> Input data:
★ ★ ★ ★ ★ ★ ★

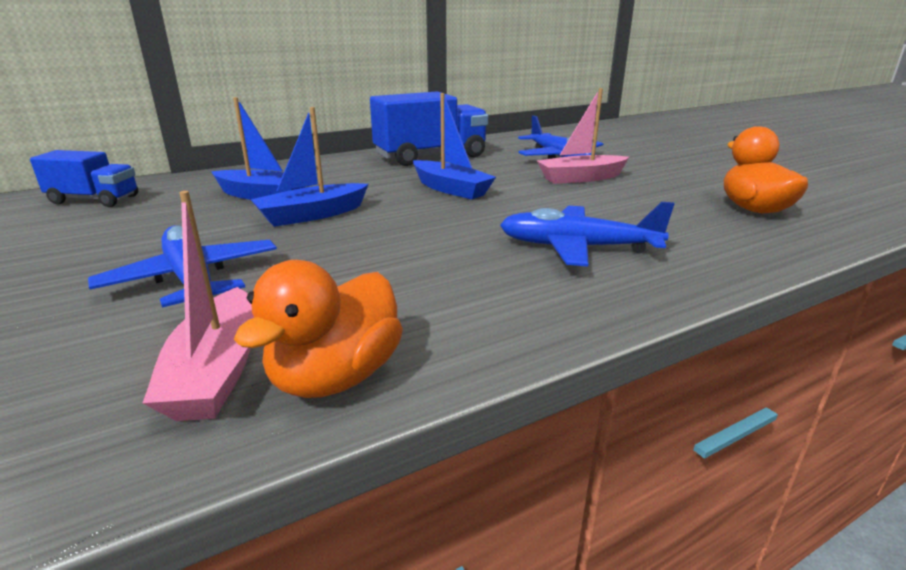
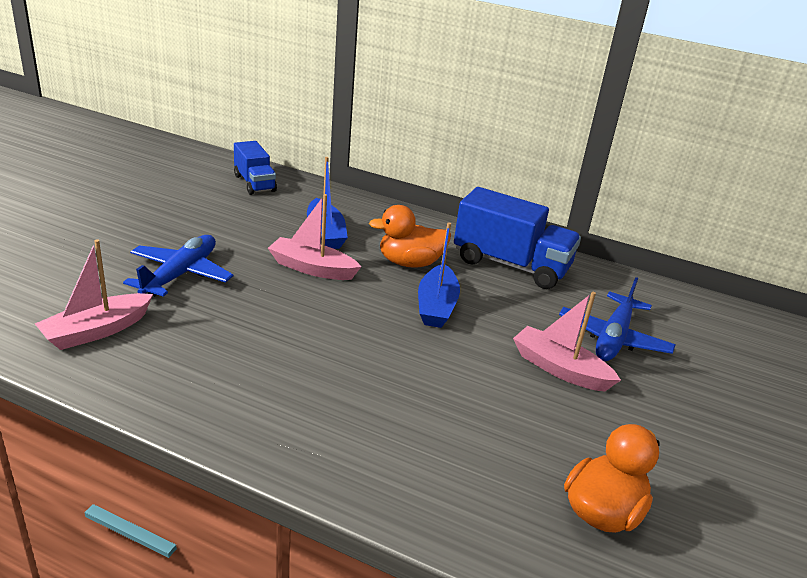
camera: 50 degrees right, 5 degrees up
(312, 215) = (312, 268): blue boat -> pink boat
(336, 377) = (114, 370): orange duck -> orange duck (410, 263)
(577, 247) = (372, 411): blue plane -> none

★ ★ ★ ★ ★ ★ ★

> About this exercise: I'd like every line with the string "blue" copied from the listing.

> The completed task:
(312, 215) = (312, 268): blue boat -> pink boat
(577, 247) = (372, 411): blue plane -> none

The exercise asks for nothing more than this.